**GIVEN REQUEST**
Lay out every line of the records below as a Markdown table with two columns, Row and Line, numbering the rows and skipping blank lines. Leave the pictures out of the answer.

**GIVEN DATA**
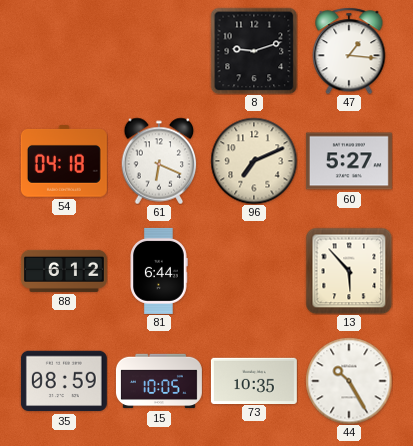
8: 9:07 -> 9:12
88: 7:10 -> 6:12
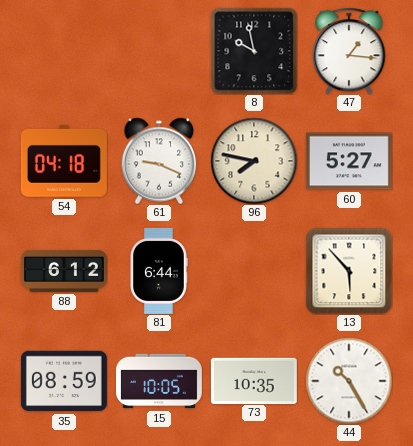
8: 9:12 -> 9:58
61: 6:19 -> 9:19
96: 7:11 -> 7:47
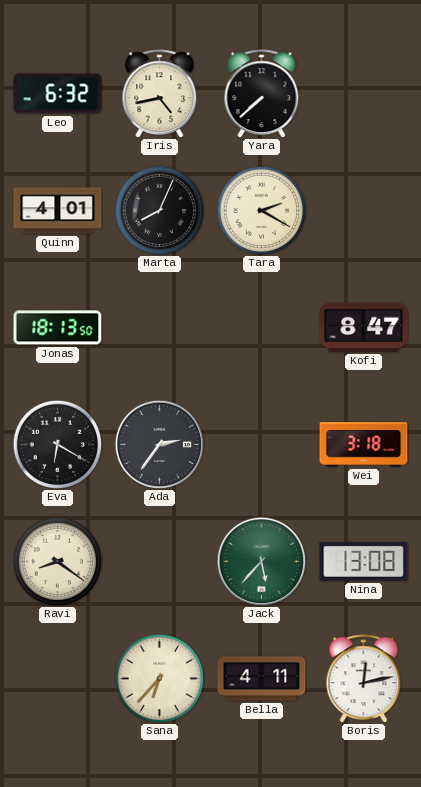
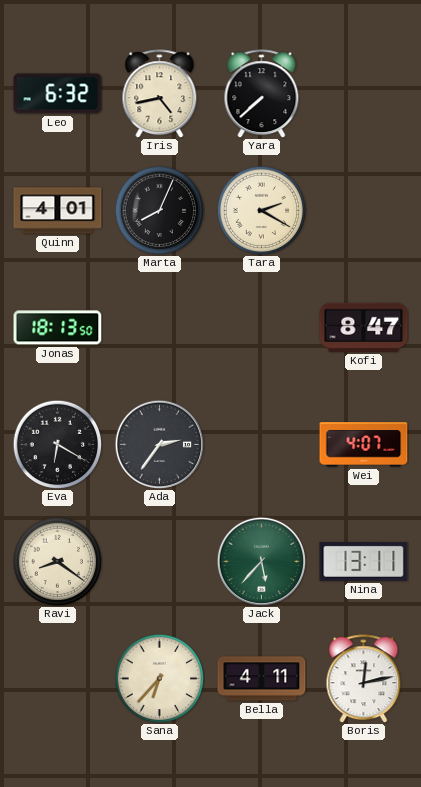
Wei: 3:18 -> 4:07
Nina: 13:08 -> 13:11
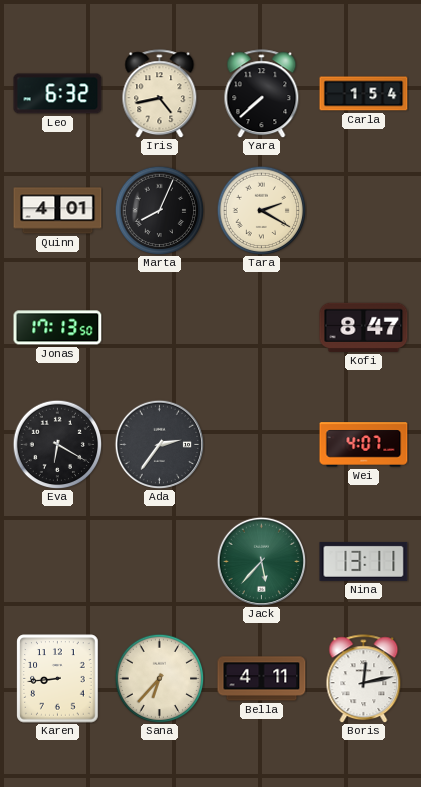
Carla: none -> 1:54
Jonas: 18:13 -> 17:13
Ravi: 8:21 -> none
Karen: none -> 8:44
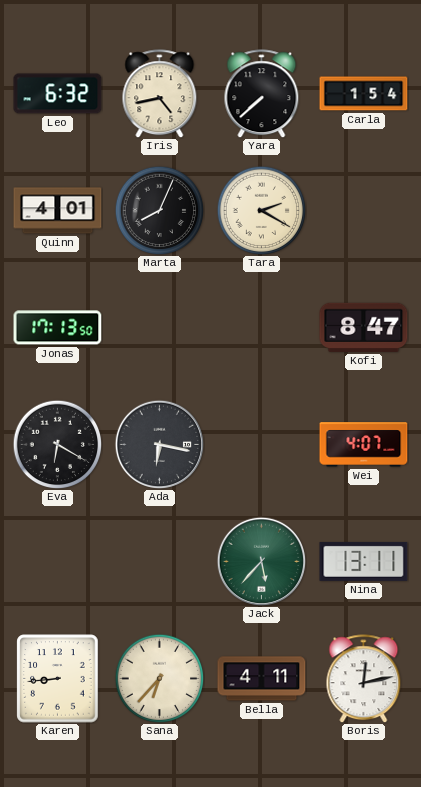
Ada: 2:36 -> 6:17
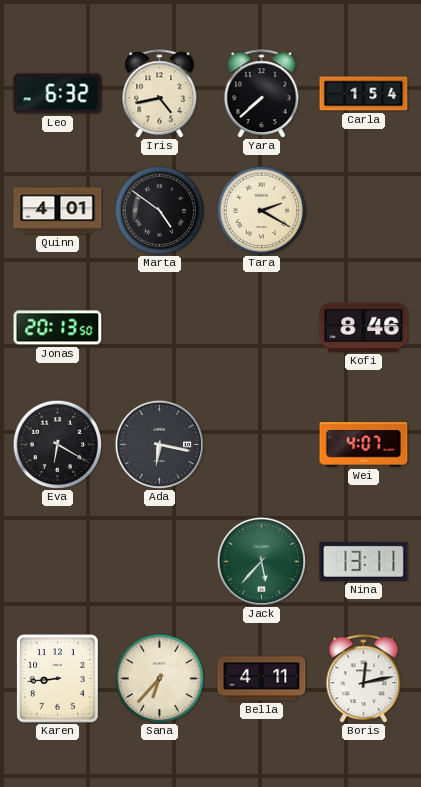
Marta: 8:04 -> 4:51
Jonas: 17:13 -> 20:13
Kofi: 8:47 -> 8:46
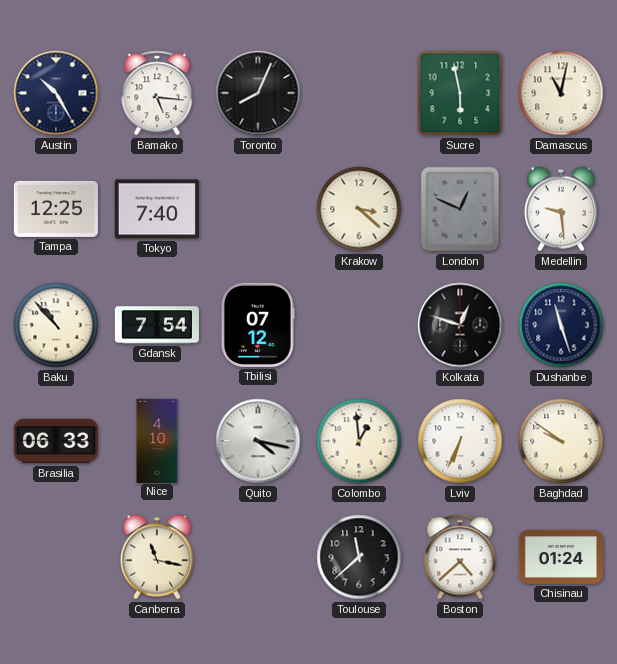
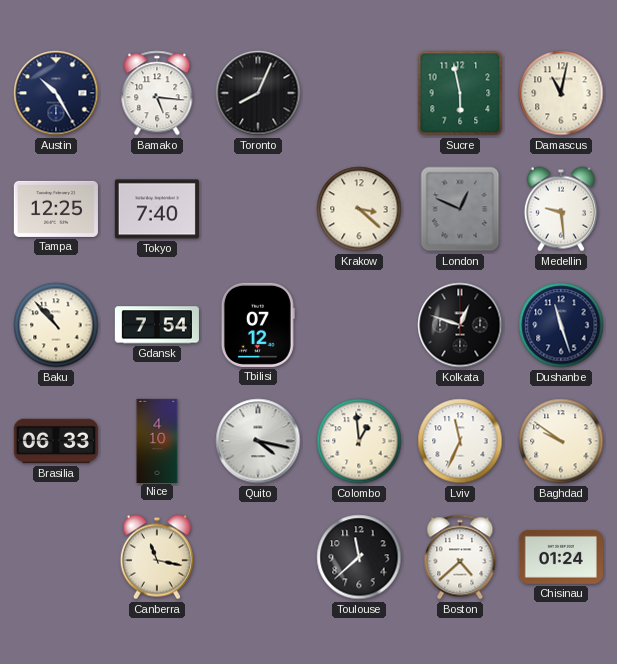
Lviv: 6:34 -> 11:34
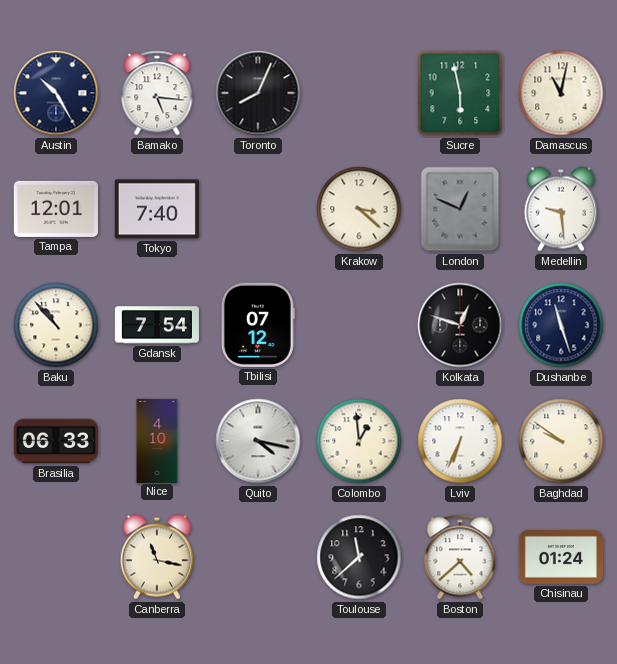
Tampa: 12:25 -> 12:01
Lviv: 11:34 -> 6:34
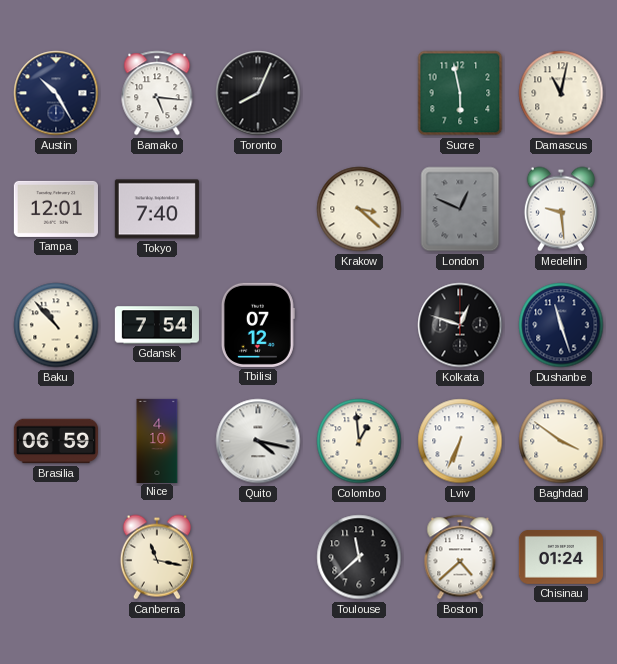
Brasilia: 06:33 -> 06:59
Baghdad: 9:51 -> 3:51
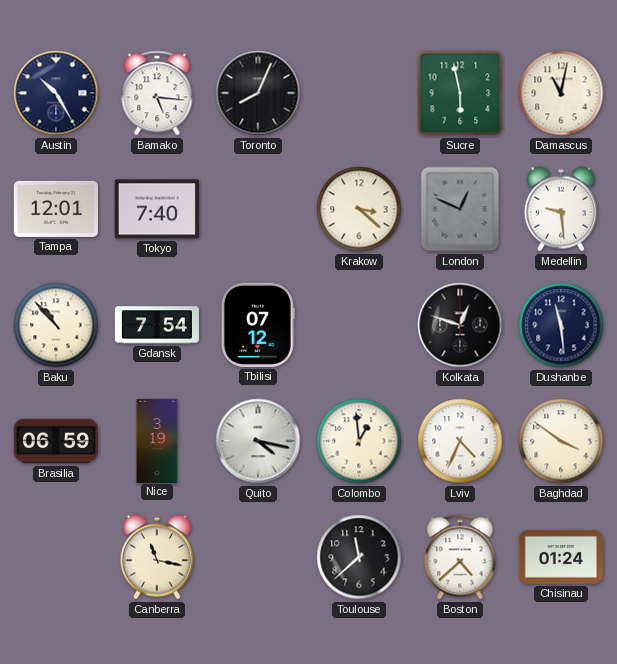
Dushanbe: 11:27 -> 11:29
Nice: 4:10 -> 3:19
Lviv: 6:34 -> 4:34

**TASK OUTPUT**
| Row | Line |
|---|---|
| 1 | 8: 9:07 -> 9:12 |
| 2 | 88: 7:10 -> 6:12 |
| 3 | 8: 9:12 -> 9:58 |
| 4 | 61: 6:19 -> 9:19 |
| 5 | 96: 7:11 -> 7:47 |
| 6 | Wei: 3:18 -> 4:07 |
| 7 | Nina: 13:08 -> 13:11 |
| 8 | Carla: none -> 1:54 |
| 9 | Jonas: 18:13 -> 17:13 |
| 10 | Ravi: 8:21 -> none |
| 11 | Karen: none -> 8:44 |
| 12 | Ada: 2:36 -> 6:17 |
| 13 | Marta: 8:04 -> 4:51 |
| 14 | Jonas: 17:13 -> 20:13 |
| 15 | Kofi: 8:47 -> 8:46 |
| 16 | Lviv: 6:34 -> 11:34 |
| 17 | Tampa: 12:25 -> 12:01 |
| 18 | Lviv: 11:34 -> 6:34 |
| 19 | Brasilia: 06:33 -> 06:59 |
| 20 | Baghdad: 9:51 -> 3:51 |
| 21 | Dushanbe: 11:27 -> 11:29 |
| 22 | Nice: 4:10 -> 3:19 |
| 23 | Lviv: 6:34 -> 4:34 |